Problem: Transcribe the entries that follow, word for word.

::::::

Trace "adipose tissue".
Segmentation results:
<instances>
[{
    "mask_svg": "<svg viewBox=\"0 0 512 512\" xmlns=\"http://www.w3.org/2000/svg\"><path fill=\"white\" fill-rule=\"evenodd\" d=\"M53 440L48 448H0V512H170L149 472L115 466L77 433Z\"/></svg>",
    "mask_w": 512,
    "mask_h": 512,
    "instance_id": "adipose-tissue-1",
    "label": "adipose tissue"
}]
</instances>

::::::

Reply to the exercise:
Trace "adipose tissue".
Segmentation results:
<instances>
[{
    "mask_svg": "<svg viewBox=\"0 0 512 512\" xmlns=\"http://www.w3.org/2000/svg\"><path fill=\"white\" fill-rule=\"evenodd\" d=\"M53 440L48 448H0V512H170L149 472L115 466L77 433Z\"/></svg>",
    "mask_w": 512,
    "mask_h": 512,
    "instance_id": "adipose-tissue-1",
    "label": "adipose tissue"
}]
</instances>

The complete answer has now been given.